Segment Start: Data extract

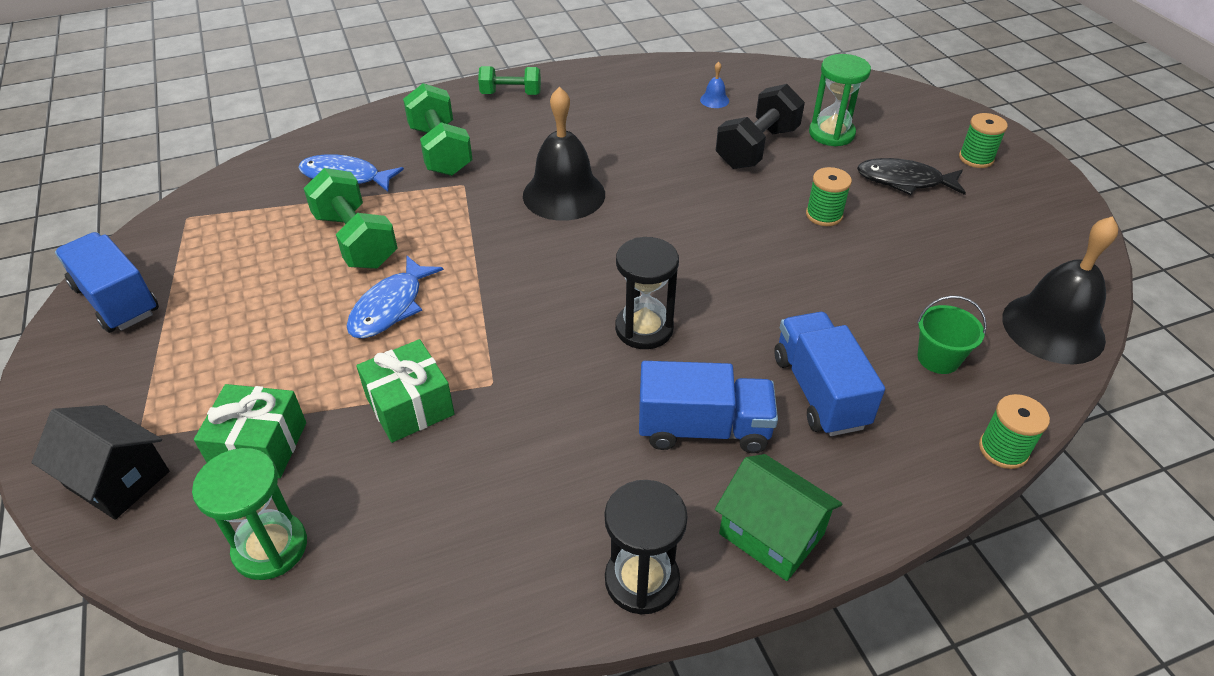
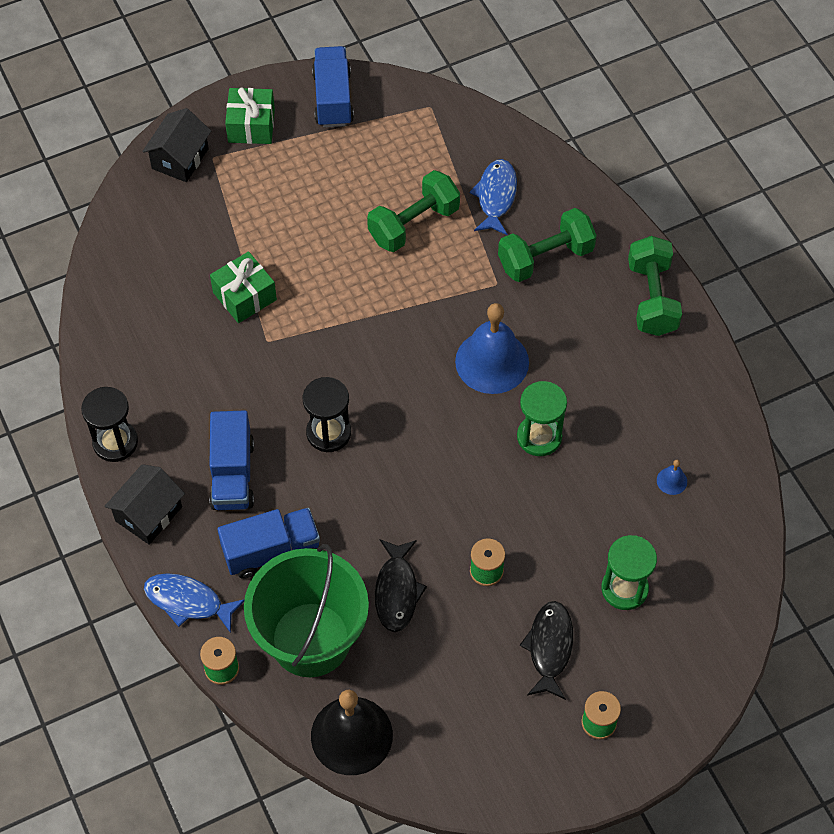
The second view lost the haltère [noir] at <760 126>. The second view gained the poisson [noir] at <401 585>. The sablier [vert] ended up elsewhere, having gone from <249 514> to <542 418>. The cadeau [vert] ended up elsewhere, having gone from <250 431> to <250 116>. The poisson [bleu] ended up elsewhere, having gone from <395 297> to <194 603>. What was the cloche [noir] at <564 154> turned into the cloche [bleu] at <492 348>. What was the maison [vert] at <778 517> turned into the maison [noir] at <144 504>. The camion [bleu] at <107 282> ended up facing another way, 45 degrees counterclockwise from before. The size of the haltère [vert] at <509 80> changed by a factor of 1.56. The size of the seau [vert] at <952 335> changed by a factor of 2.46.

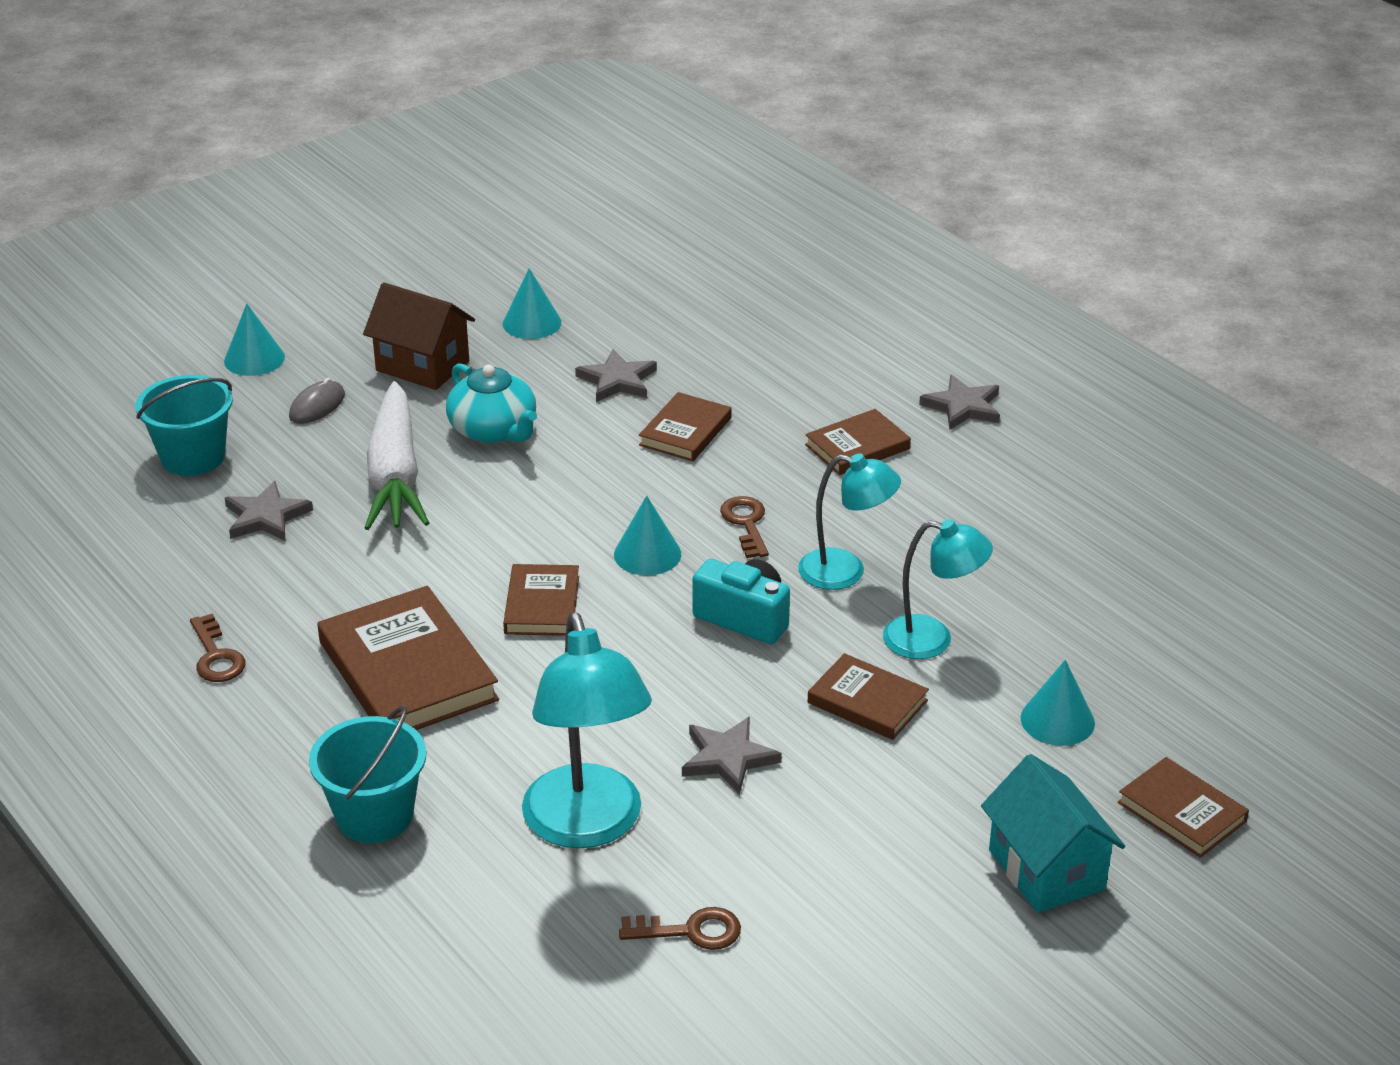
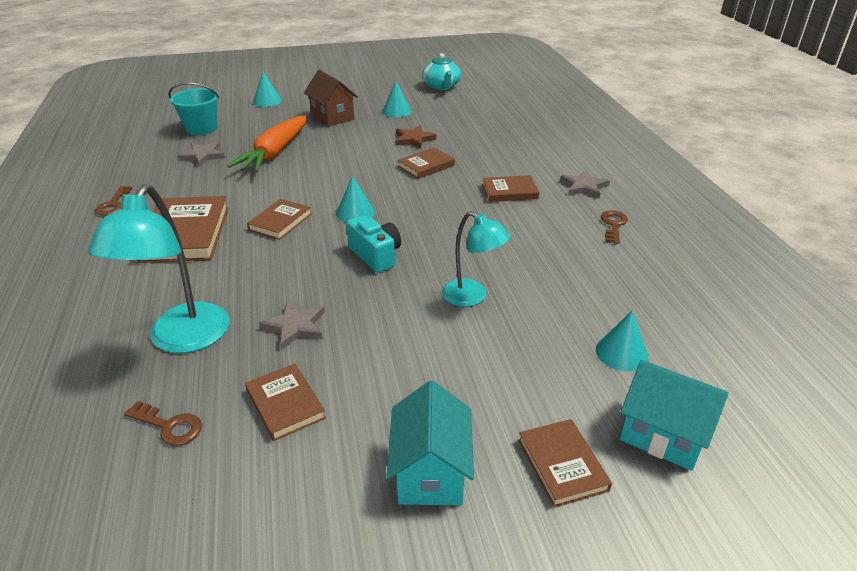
The second view lost the souris [gris] at <317 401>. The second view lost the seau [turquoise] at <367 774>. The second view lost the lampe [turquoise] at <849 521>. The second view gained the maison [turquoise] at <674 415>. The théière [turquoise] ended up elsewhere, having gone from <491 403> to <441 71>. The clé [marron] ended up elsewhere, having gone from <744 527> to <614 227>. The livre [marron] ended up elsewhere, having gone from <868 696> to <285 402>. The cône [turquoise] ended up elsewhere, having gone from <1057 703> to <622 340>. What was the carotte [blanc] at <397 455> turned into the carotte [orange] at <267 143>. What was the étoile [gris] at <616 375> turned into the étoile [marron] at <416 137>.

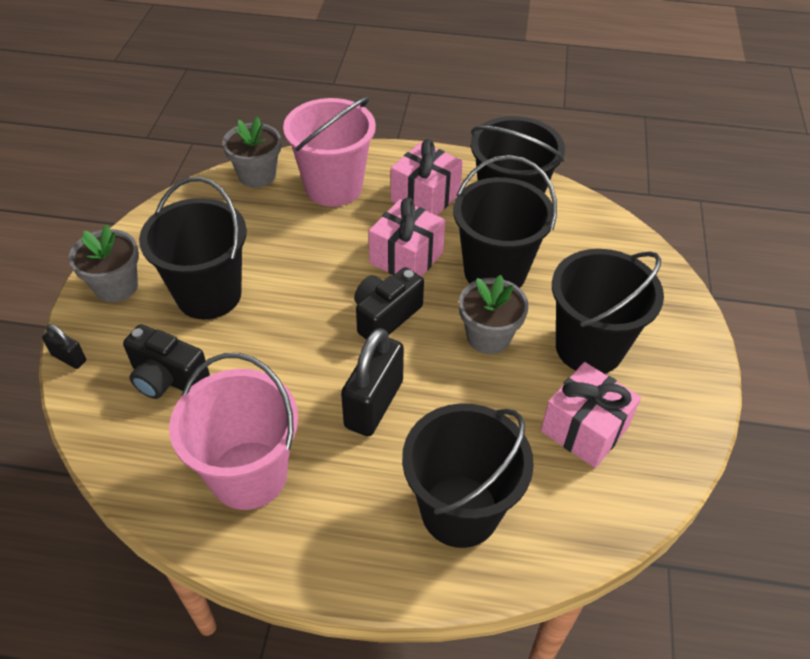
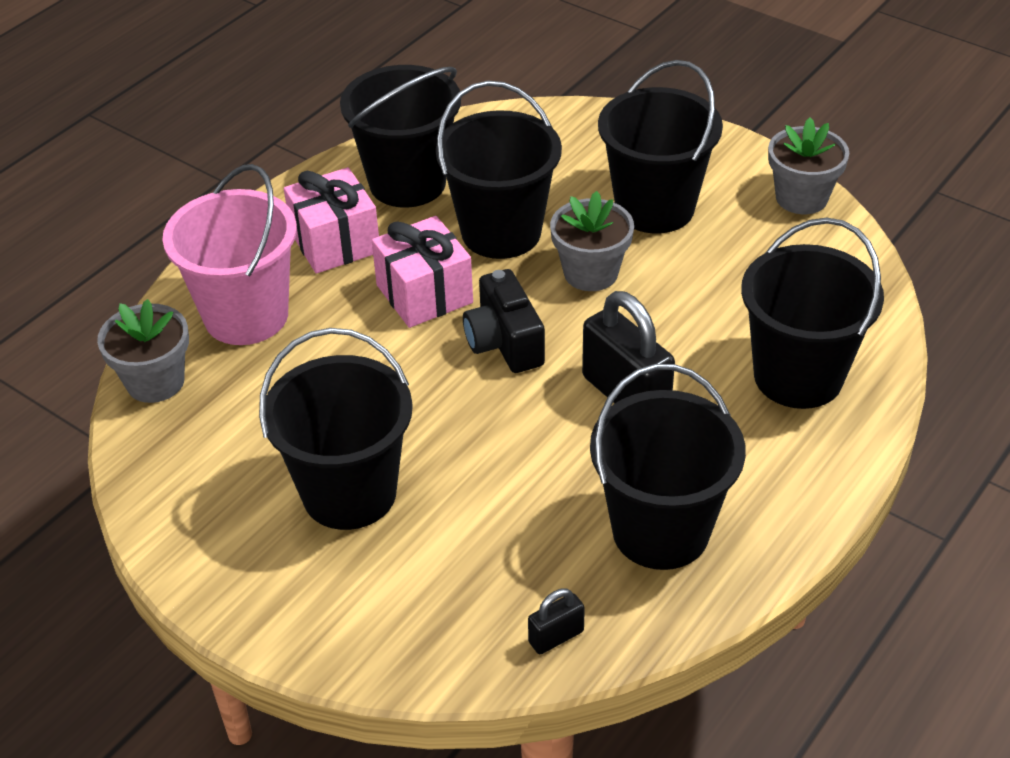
The second view lost the appareil photo [noir] at <166 361>. The second view lost the cadeau [rose] at <591 415>. The cadenas [noir] ended up elsewhere, having gone from <64 346> to <556 621>. The pot de fleurs [gris] ended up elsewhere, having gone from <104 263> to <808 165>. What was the seau [rose] at <233 431> turned into the seau [noir] at <668 467>.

Segment End: Data extract

- _Activity_
Repeat the listing exactly, pictures excluded.

- _Response for this exercise_
The second view lost the haltère [noir] at <760 126>. The second view gained the poisson [noir] at <401 585>. The sablier [vert] ended up elsewhere, having gone from <249 514> to <542 418>. The cadeau [vert] ended up elsewhere, having gone from <250 431> to <250 116>. The poisson [bleu] ended up elsewhere, having gone from <395 297> to <194 603>. What was the cloche [noir] at <564 154> turned into the cloche [bleu] at <492 348>. What was the maison [vert] at <778 517> turned into the maison [noir] at <144 504>. The camion [bleu] at <107 282> ended up facing another way, 45 degrees counterclockwise from before. The size of the haltère [vert] at <509 80> changed by a factor of 1.56. The size of the seau [vert] at <952 335> changed by a factor of 2.46.

The second view lost the souris [gris] at <317 401>. The second view lost the seau [turquoise] at <367 774>. The second view lost the lampe [turquoise] at <849 521>. The second view gained the maison [turquoise] at <674 415>. The théière [turquoise] ended up elsewhere, having gone from <491 403> to <441 71>. The clé [marron] ended up elsewhere, having gone from <744 527> to <614 227>. The livre [marron] ended up elsewhere, having gone from <868 696> to <285 402>. The cône [turquoise] ended up elsewhere, having gone from <1057 703> to <622 340>. What was the carotte [blanc] at <397 455> turned into the carotte [orange] at <267 143>. What was the étoile [gris] at <616 375> turned into the étoile [marron] at <416 137>.

The second view lost the appareil photo [noir] at <166 361>. The second view lost the cadeau [rose] at <591 415>. The cadenas [noir] ended up elsewhere, having gone from <64 346> to <556 621>. The pot de fleurs [gris] ended up elsewhere, having gone from <104 263> to <808 165>. What was the seau [rose] at <233 431> turned into the seau [noir] at <668 467>.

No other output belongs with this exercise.